Count the lines in the material below that contain the string "screenshot", matching case exactly. Reply with the number alone.

# # # # # # #

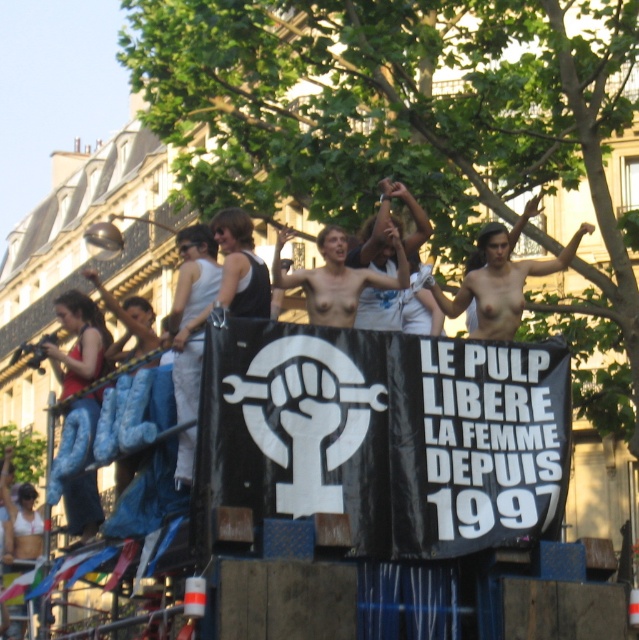
Question: Can you confirm if black fabric banner at center is thinner than nude torso at center?

Choices:
 (A) no
 (B) yes

Answer: (A)

Question: Can you confirm if skinny white torso at center is wider than nude torso at center?

Choices:
 (A) no
 (B) yes

Answer: (B)

Question: Which is nearer to the nude torso at center?

Choices:
 (A) skinny white torso at center
 (B) black fabric banner at center

Answer: (A)

Question: Which object appears closest to the camera in this image?

Choices:
 (A) nude torso at center
 (B) skinny white torso at center

Answer: (A)

Question: Where is black fabric banner at center located in relation to skinny white torso at center in the image?

Choices:
 (A) right
 (B) left

Answer: (B)

Question: Which object appears closest to the camera in this image?

Choices:
 (A) black fabric banner at center
 (B) skinny white torso at center

Answer: (A)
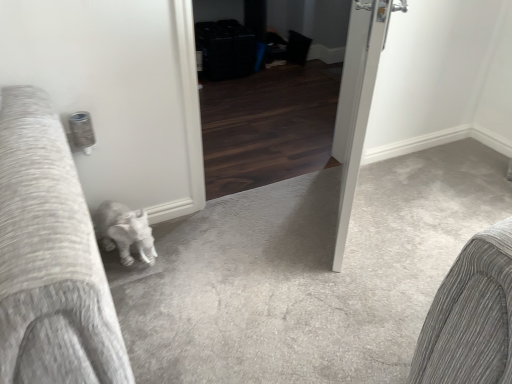
Question: From a real-world perspective, relative to dark wood screen door at center, is white glossy door at center vertically above or below?

Choices:
 (A) above
 (B) below

Answer: (A)

Question: Is white glossy door at center wider or thinner than dark wood screen door at center?

Choices:
 (A) wide
 (B) thin

Answer: (B)

Question: Is white glossy door at center bigger or smaller than dark wood screen door at center?

Choices:
 (A) small
 (B) big

Answer: (A)

Question: Relative to white glossy door at center, is dark wood screen door at center in front or behind?

Choices:
 (A) behind
 (B) front

Answer: (A)

Question: From a real-world perspective, is dark wood screen door at center physically located above or below white glossy door at center?

Choices:
 (A) above
 (B) below

Answer: (B)

Question: Based on their sizes in the image, would you say dark wood screen door at center is bigger or smaller than white glossy door at center?

Choices:
 (A) small
 (B) big

Answer: (B)

Question: Is point coord(315,24) positioned closer to the camera than point coord(345,175)?

Choices:
 (A) farther
 (B) closer

Answer: (A)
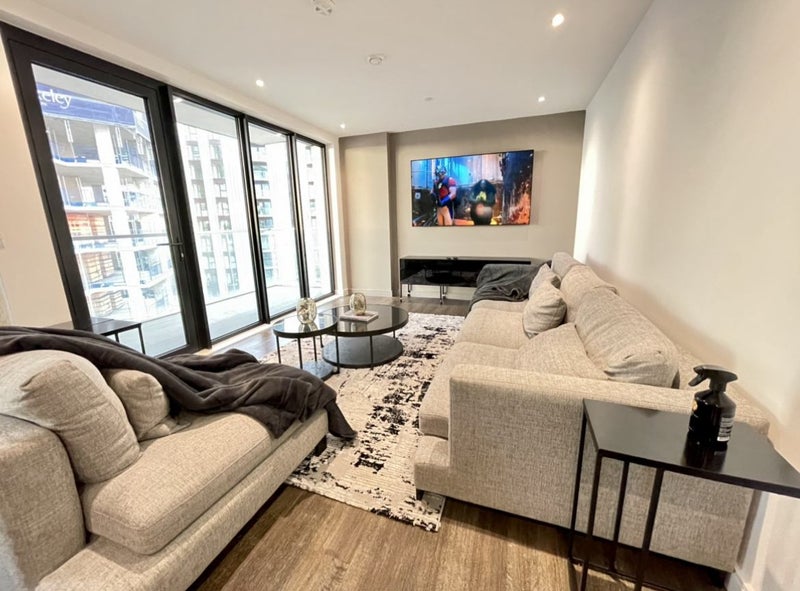
You are a GUI agent. You are given a task and a screenshot of the screen. Output one action in this format:
    pyautogui.click(x=<x>, y=<y>)
    Task: Click on the tv
    The image size is (800, 591).
    Given the screenshot: What is the action you would take?
    pyautogui.click(x=477, y=183)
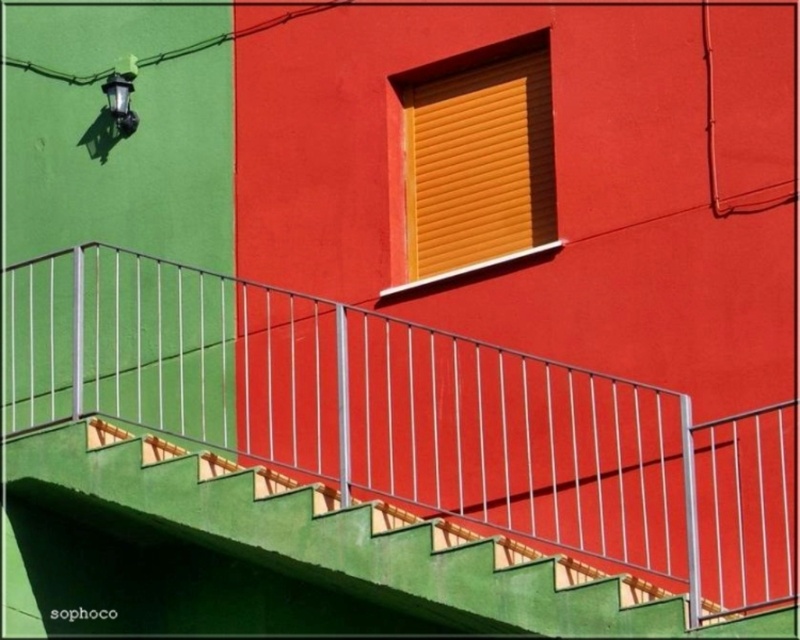
You are standing at the base of the staircase and want to reach the orange matte shutter at upper center and the metallic black lamp at upper left. Which object will you encounter first as you move upward?

You will encounter the orange matte shutter at upper center first because it is closer to the viewer than the metallic black lamp at upper left.

You are an architect designing a new building and need to ensure safety standards are met. According to regulations, the distance between the metallic silver railing at center and the orange matte shutter at upper center must be at least 6 meters to prevent accidental falls. Based on the image provided, is the current distance compliant with the safety standards?

The metallic silver railing at center is 5.54 meters from the orange matte shutter at upper center, which is less than the required 6 meters. Therefore, the current distance does not comply with the safety standards.

You are standing in front of the vibrant red wall with the yellow shuttered window. There are two points marked in the scene. The first point is at coordinate point (540,56) and the second is at point (112,108). Which of these points is closer to you?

# # # # # # #

▸ ANSWER BOX:
2